#### Work to complete
Give again exactly, and only, the lines between the line holding "M1: motor 12V (N3, N6) -> motor 24V (N3, N6)" and the end of the listing, both boundary lines included.
- - - - -
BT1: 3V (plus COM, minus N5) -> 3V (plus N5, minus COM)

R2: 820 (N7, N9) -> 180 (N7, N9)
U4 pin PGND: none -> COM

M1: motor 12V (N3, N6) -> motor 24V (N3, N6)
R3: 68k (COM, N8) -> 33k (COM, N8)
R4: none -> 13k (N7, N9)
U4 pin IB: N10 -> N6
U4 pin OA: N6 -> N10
- - - - -
#### Your solution
M1: motor 12V (N3, N6) -> motor 24V (N3, N6)
R3: 68k (COM, N8) -> 33k (COM, N8)
R4: none -> 13k (N7, N9)
U4 pin IB: N10 -> N6
U4 pin OA: N6 -> N10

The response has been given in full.